#### RECORDS FOR THE TASK

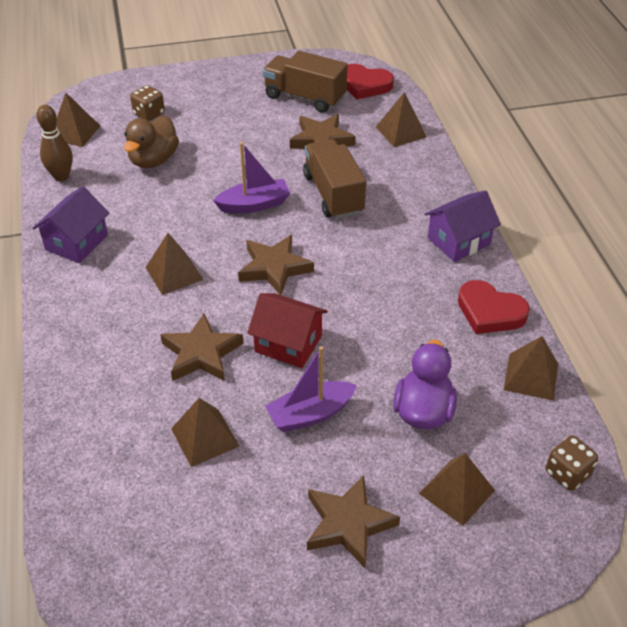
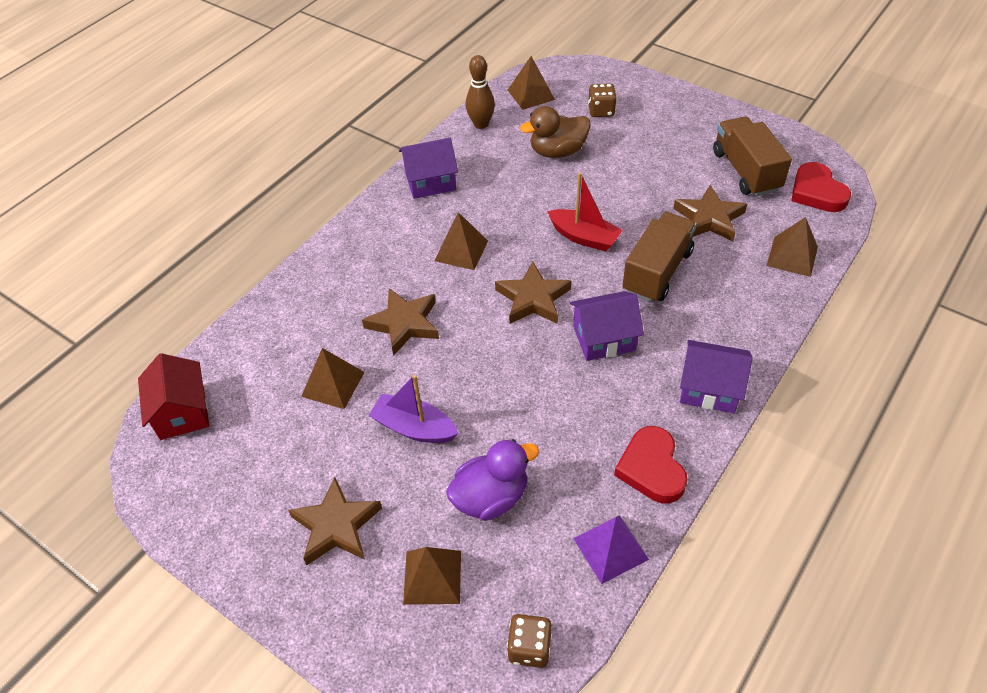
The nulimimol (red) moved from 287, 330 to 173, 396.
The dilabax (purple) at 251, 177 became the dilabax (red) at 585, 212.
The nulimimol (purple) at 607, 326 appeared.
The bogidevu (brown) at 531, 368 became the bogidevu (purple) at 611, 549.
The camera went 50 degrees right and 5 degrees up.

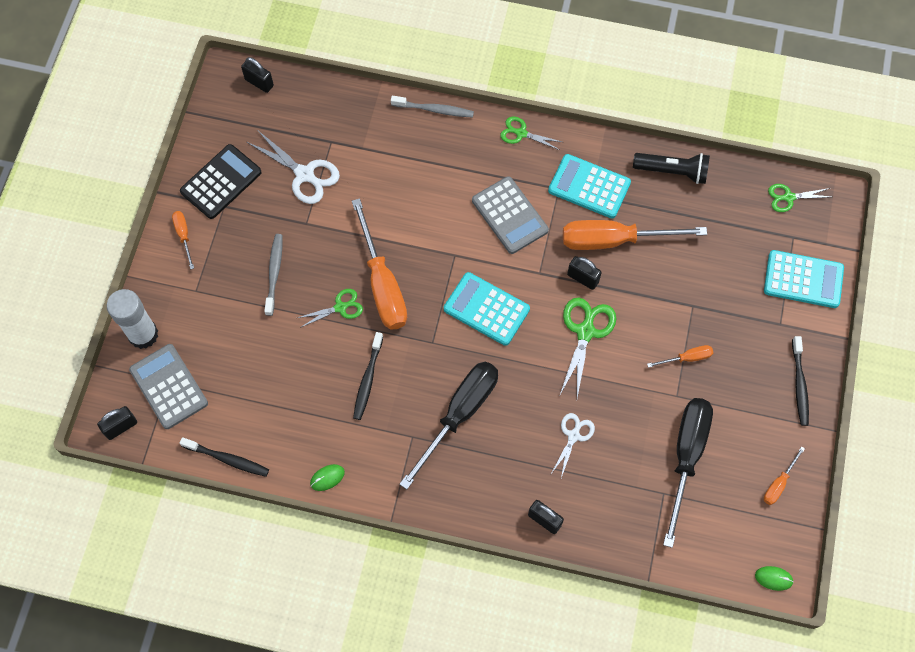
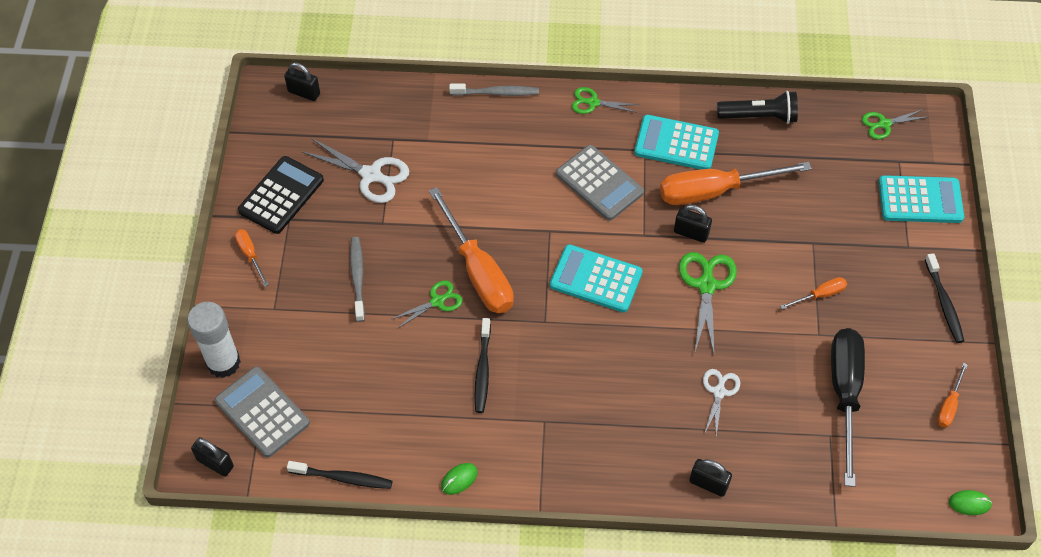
The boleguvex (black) at 117, 423 turned 75 degrees clockwise.
The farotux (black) at 448, 426 disappeared.
The camera went 10 degrees left and 10 degrees down.

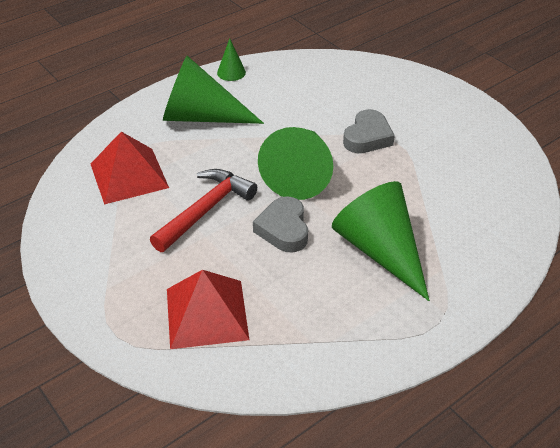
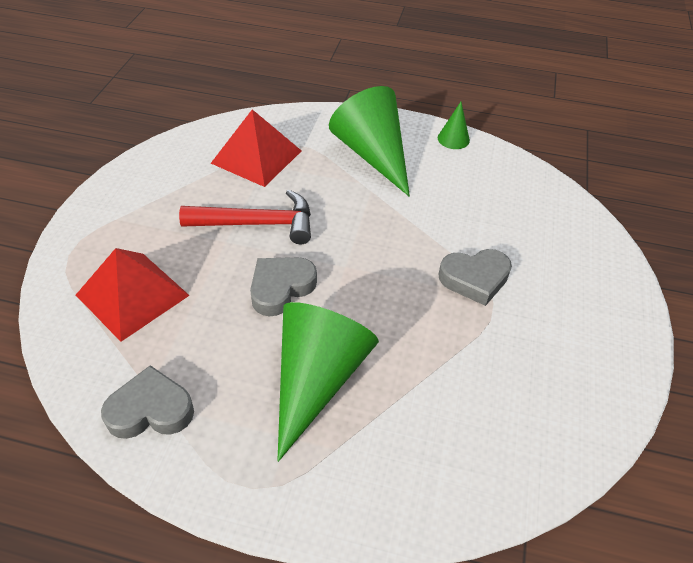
The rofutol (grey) at 147, 402 appeared.
The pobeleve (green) at 295, 163 disappeared.
The camera went 50 degrees right and 5 degrees up.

########

▶ _EXERCISE DETAILS_: Lines from the entries that contain the string "purple" must be found and copied.

▶ _SOLUTION_:
The dilabax (purple) at 251, 177 became the dilabax (red) at 585, 212.
The nulimimol (purple) at 607, 326 appeared.
The bogidevu (brown) at 531, 368 became the bogidevu (purple) at 611, 549.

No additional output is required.